**Material for the task**
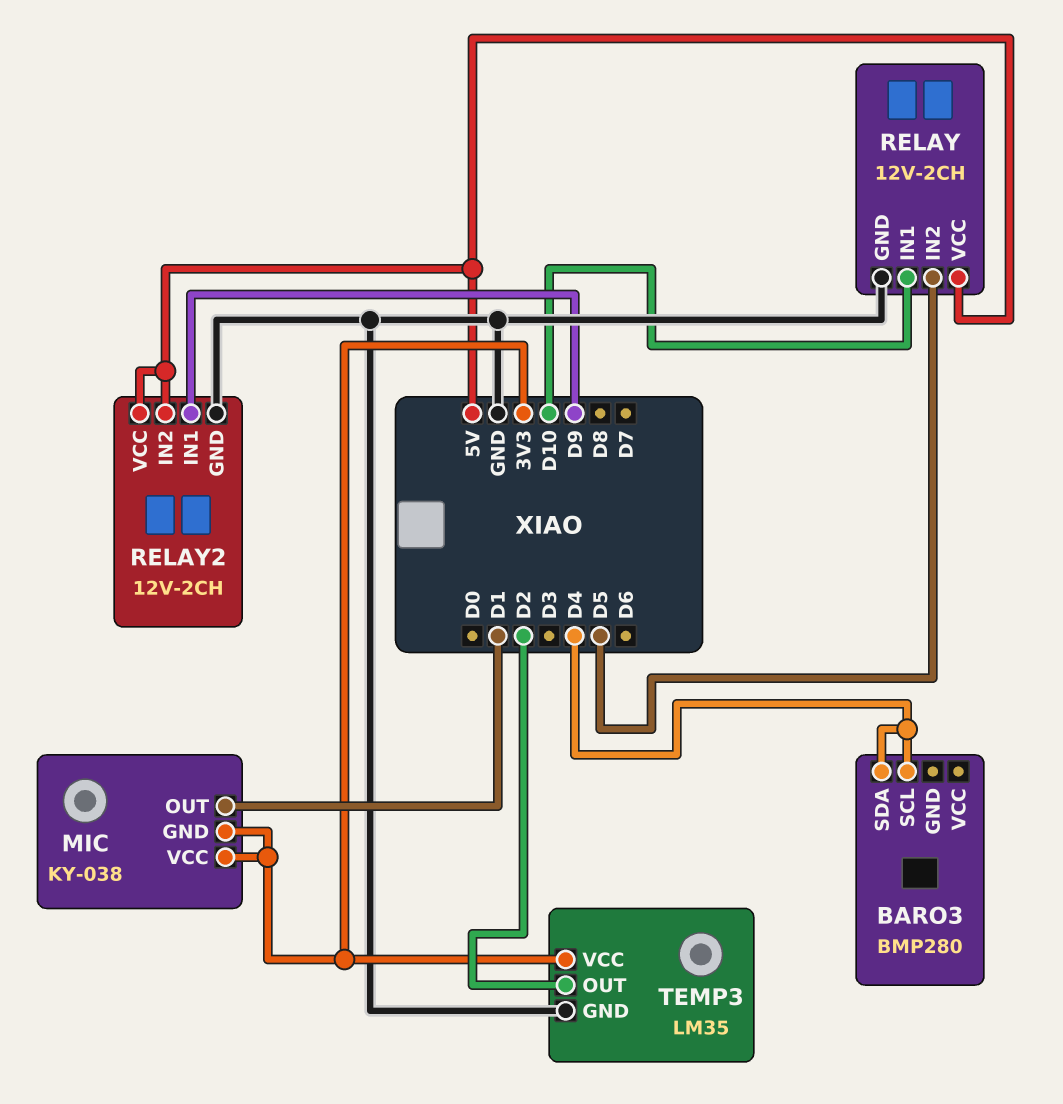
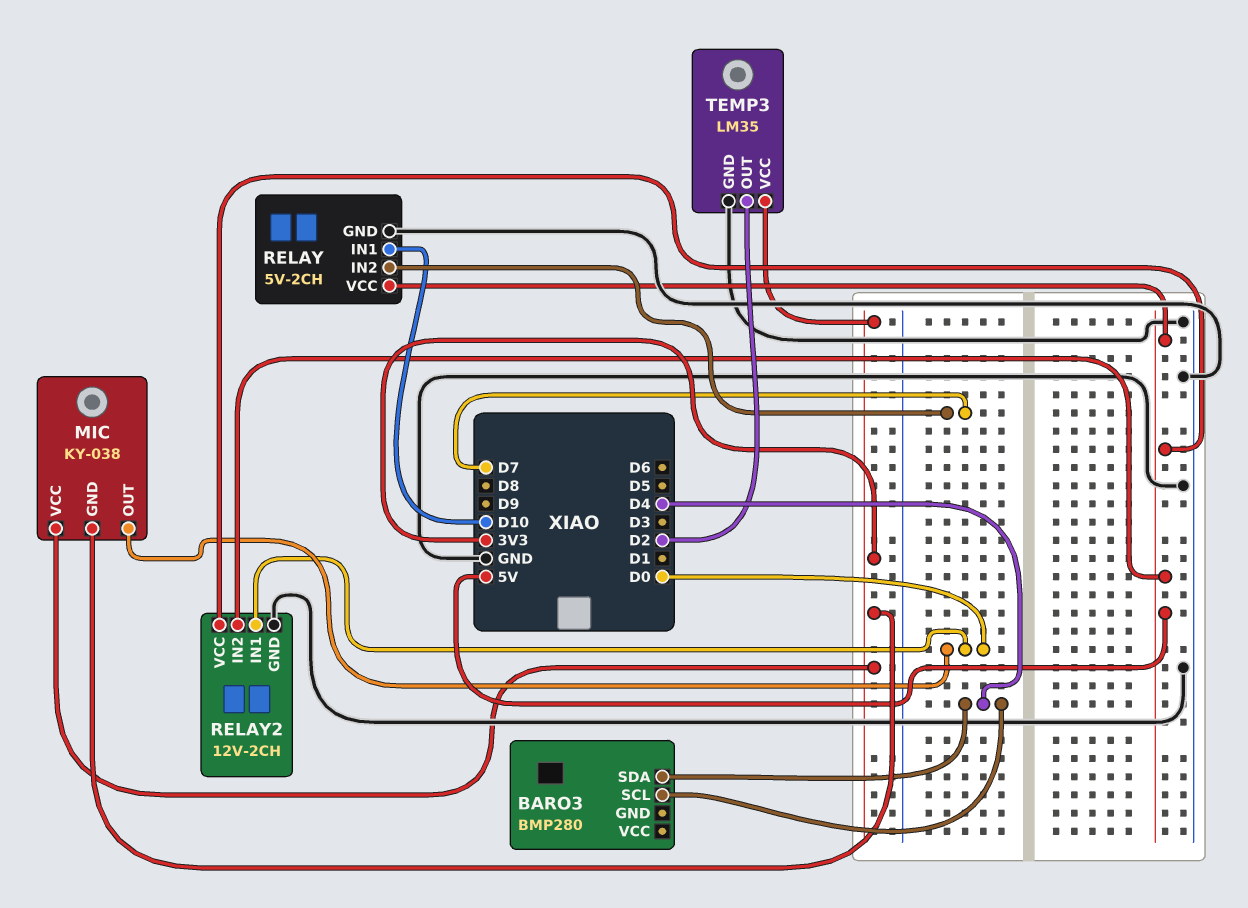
MIC pin OUT: D1 -> D0
RELAY: 12V-2CH -> 5V-2CH
RELAY pin IN2: D5 -> D7
RELAY2 pin IN1: D9 -> D0

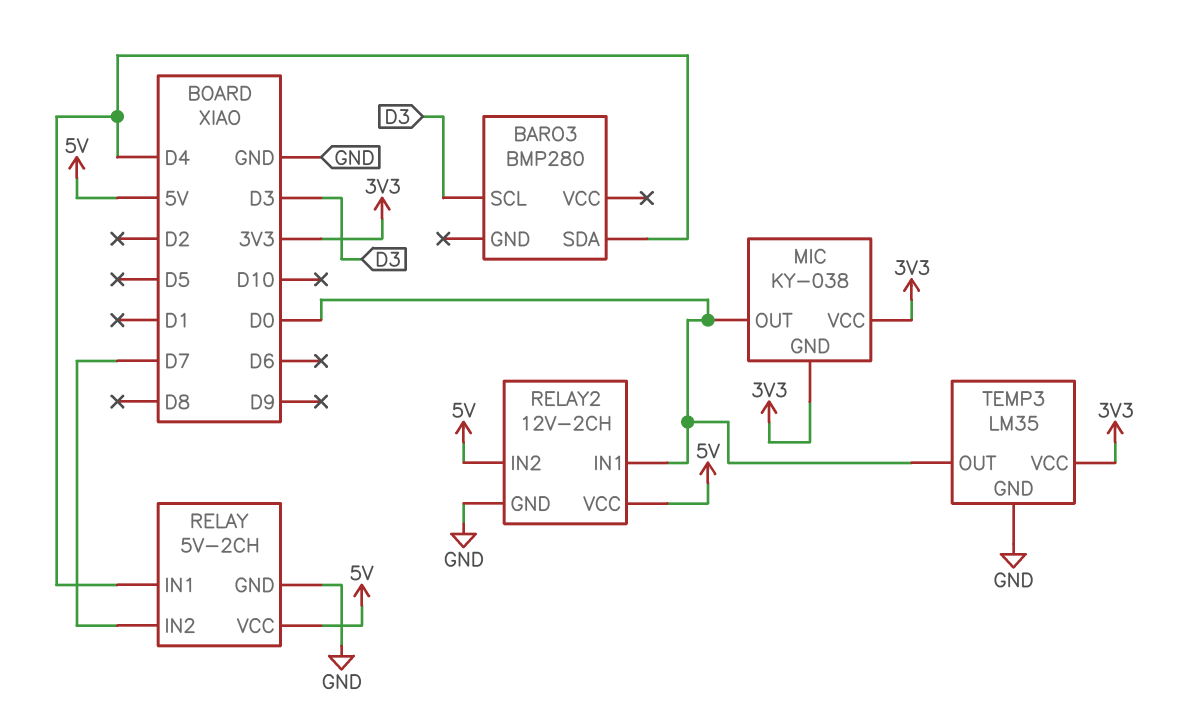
BARO3 pin SCL: D4 -> D3
RELAY pin IN1: D10 -> D4
TEMP3 pin OUT: D2 -> D0

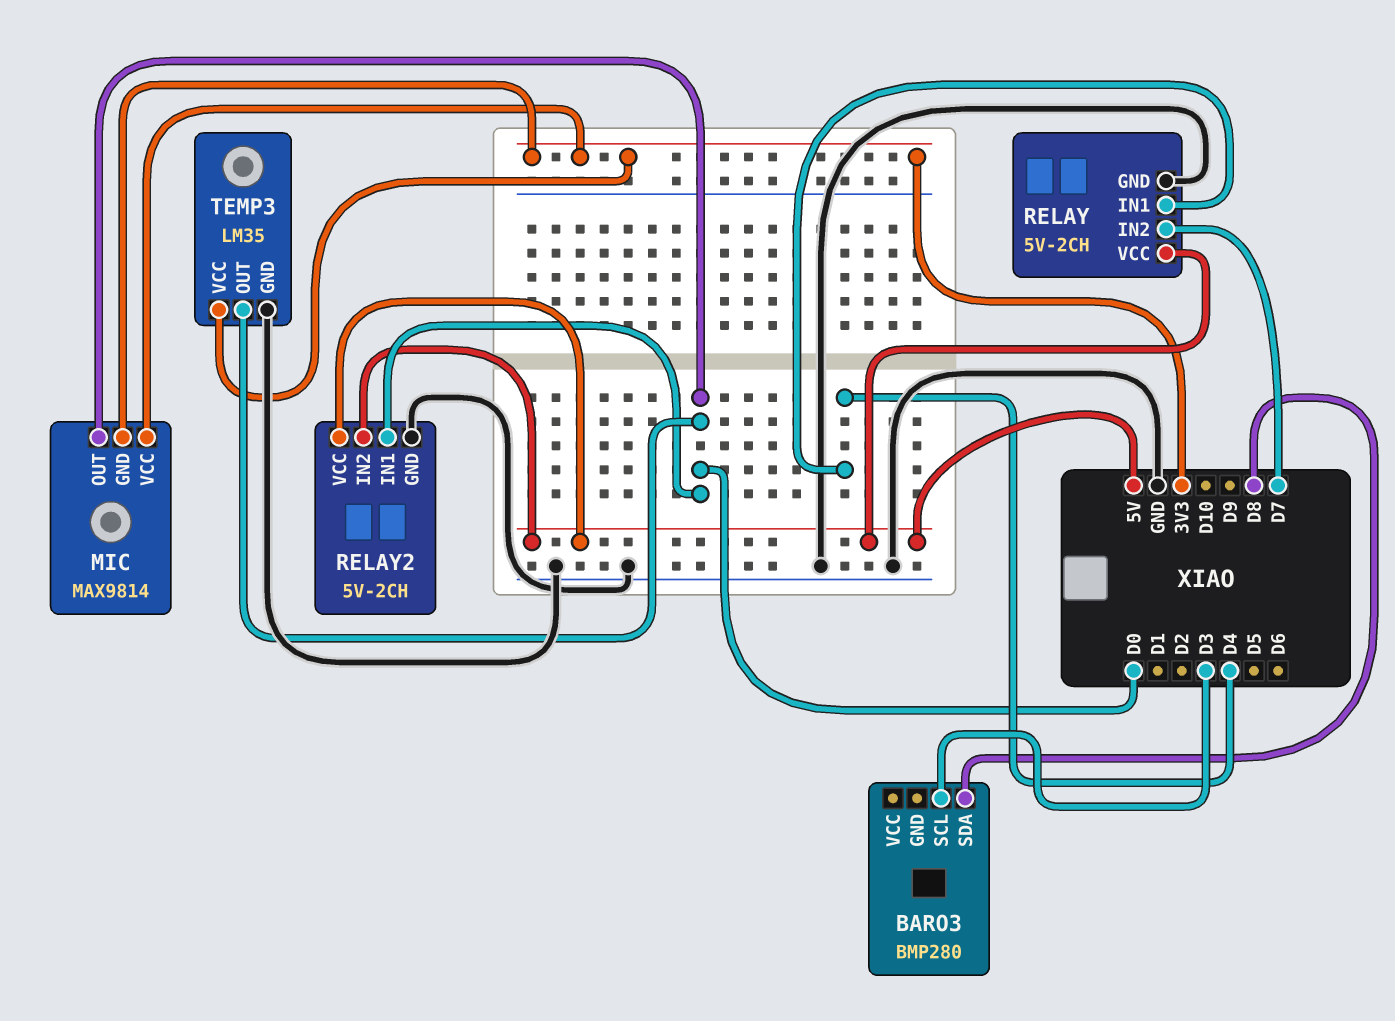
BARO3 pin SDA: D4 -> D8
MIC: KY-038 -> MAX9814
RELAY2: 12V-2CH -> 5V-2CH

**Task description**
Without any of the pictures, set the entries down again exactly as written.

**Problem solution**
MIC pin OUT: D1 -> D0
RELAY: 12V-2CH -> 5V-2CH
RELAY pin IN2: D5 -> D7
RELAY2 pin IN1: D9 -> D0

BARO3 pin SCL: D4 -> D3
RELAY pin IN1: D10 -> D4
TEMP3 pin OUT: D2 -> D0

BARO3 pin SDA: D4 -> D8
MIC: KY-038 -> MAX9814
RELAY2: 12V-2CH -> 5V-2CH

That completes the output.